(Beginning of PROVIDED DATA)

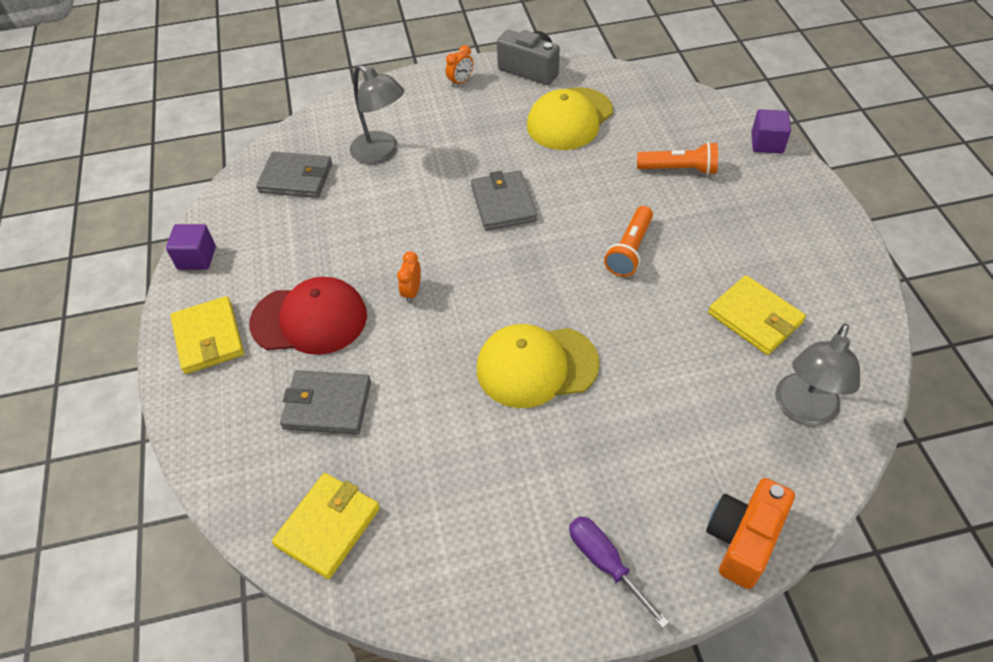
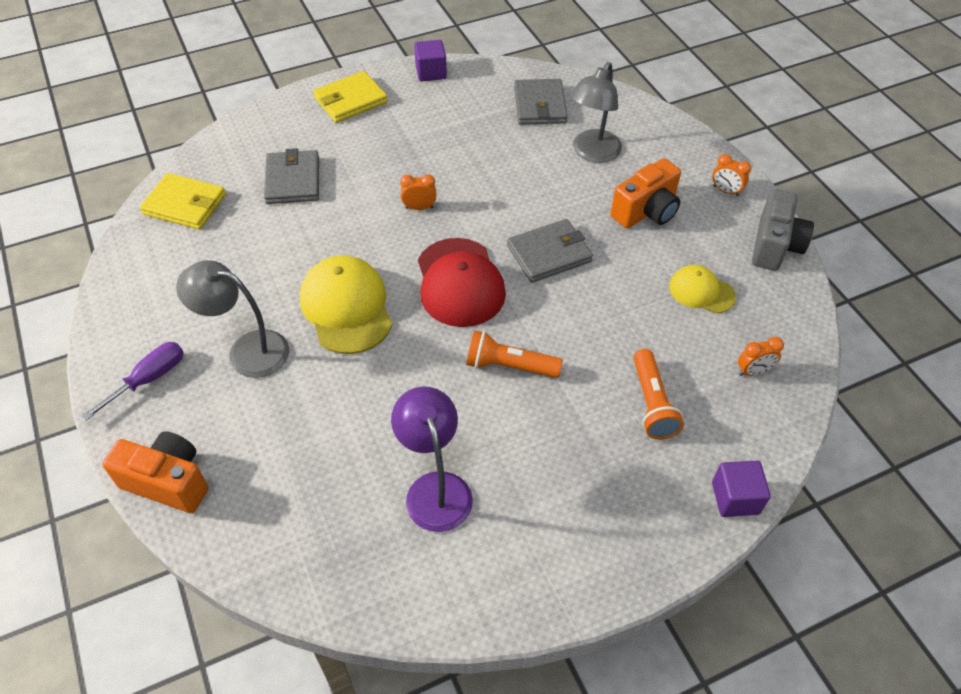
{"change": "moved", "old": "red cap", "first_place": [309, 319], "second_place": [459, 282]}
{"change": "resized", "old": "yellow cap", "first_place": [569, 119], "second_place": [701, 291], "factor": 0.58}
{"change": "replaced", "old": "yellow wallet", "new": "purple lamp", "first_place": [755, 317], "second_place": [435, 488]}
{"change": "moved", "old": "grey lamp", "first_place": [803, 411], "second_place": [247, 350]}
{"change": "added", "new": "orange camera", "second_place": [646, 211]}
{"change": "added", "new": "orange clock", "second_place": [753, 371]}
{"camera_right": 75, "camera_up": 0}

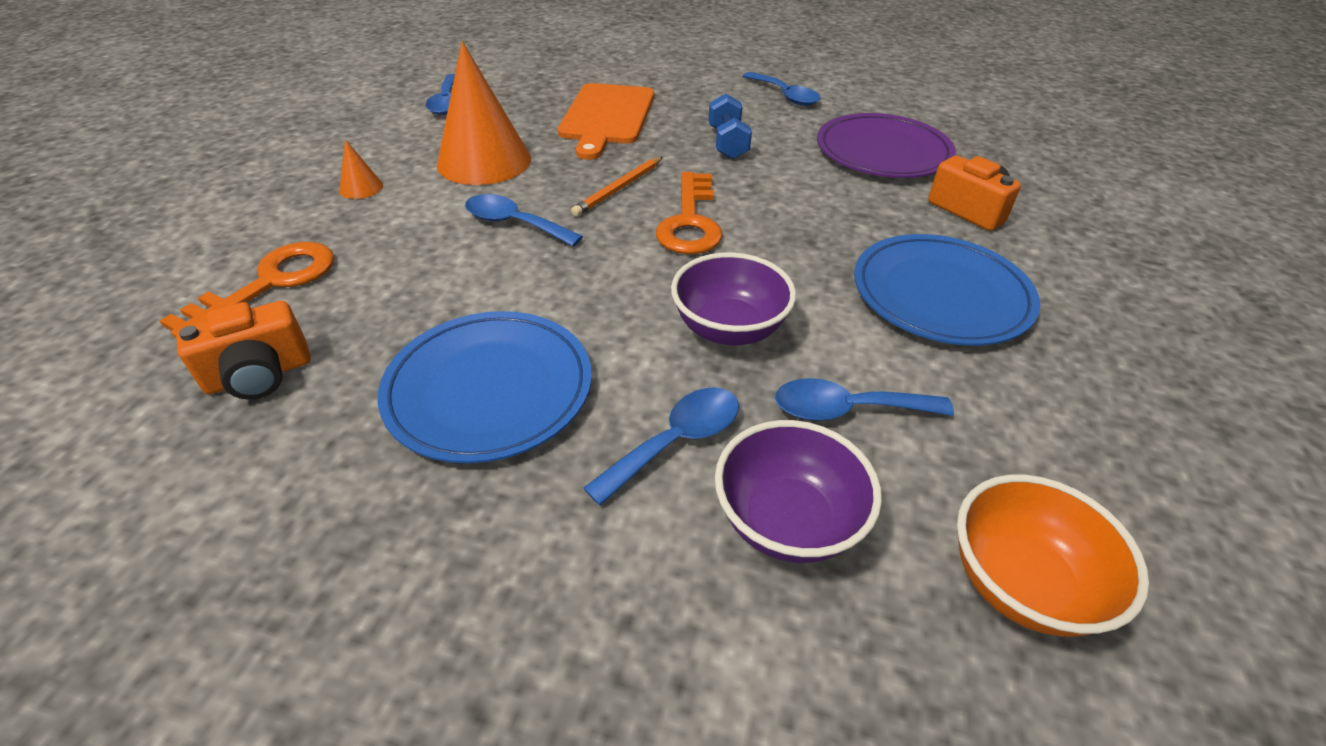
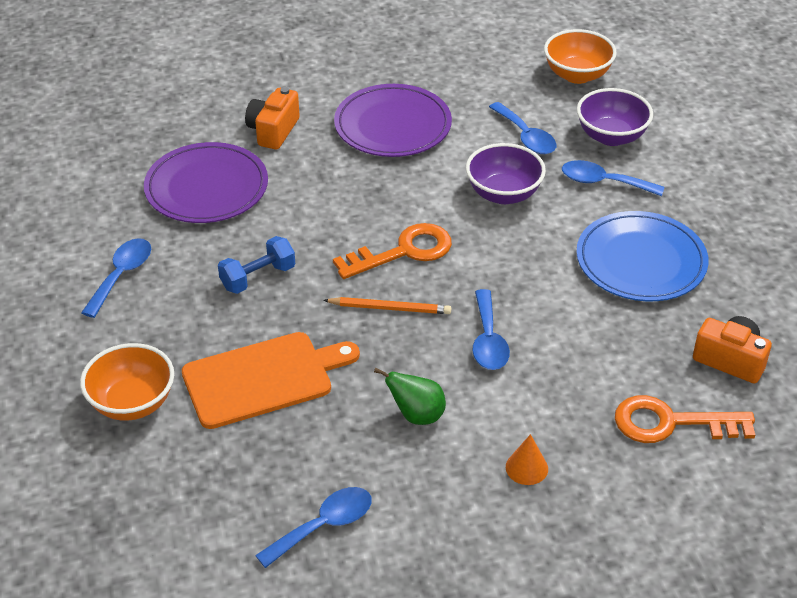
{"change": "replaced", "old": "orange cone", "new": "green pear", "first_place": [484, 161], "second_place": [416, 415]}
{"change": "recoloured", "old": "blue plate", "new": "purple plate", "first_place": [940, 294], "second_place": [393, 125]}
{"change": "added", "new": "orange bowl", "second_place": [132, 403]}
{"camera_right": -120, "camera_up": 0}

(End of PROVIDED DATA)

*PROMPT*
Except for the pictures, set down all of the records exactly.

*ANSWER SECTION*
{"change": "moved", "old": "red cap", "first_place": [309, 319], "second_place": [459, 282]}
{"change": "resized", "old": "yellow cap", "first_place": [569, 119], "second_place": [701, 291], "factor": 0.58}
{"change": "replaced", "old": "yellow wallet", "new": "purple lamp", "first_place": [755, 317], "second_place": [435, 488]}
{"change": "moved", "old": "grey lamp", "first_place": [803, 411], "second_place": [247, 350]}
{"change": "added", "new": "orange camera", "second_place": [646, 211]}
{"change": "added", "new": "orange clock", "second_place": [753, 371]}
{"camera_right": 75, "camera_up": 0}

{"change": "replaced", "old": "orange cone", "new": "green pear", "first_place": [484, 161], "second_place": [416, 415]}
{"change": "recoloured", "old": "blue plate", "new": "purple plate", "first_place": [940, 294], "second_place": [393, 125]}
{"change": "added", "new": "orange bowl", "second_place": [132, 403]}
{"camera_right": -120, "camera_up": 0}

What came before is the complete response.